WORK TO COMPLETE | Would you copy the listing below exactly, keeping the pictures out?

MATERIAL PROVIDED |
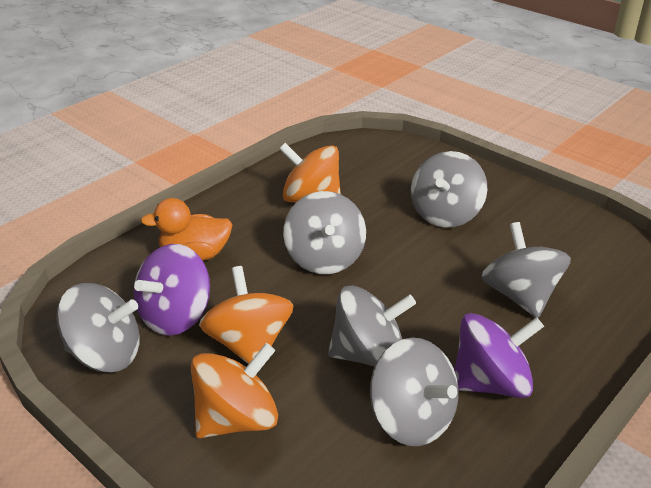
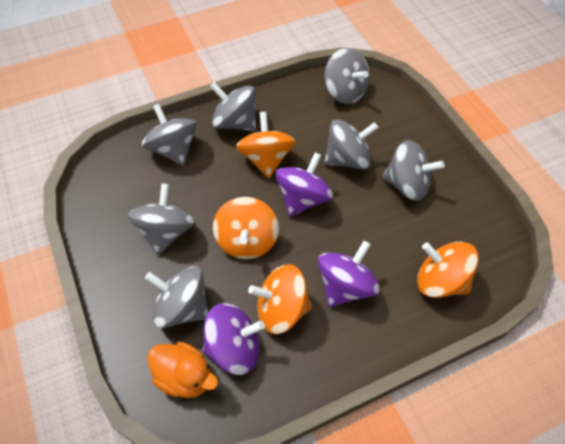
grey spinning top: 6 -> 7
orange spinning top: 3 -> 4
purple spinning top: 2 -> 3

ANSWER FOR THIS EXERCISE |
grey spinning top: 6 -> 7
orange spinning top: 3 -> 4
purple spinning top: 2 -> 3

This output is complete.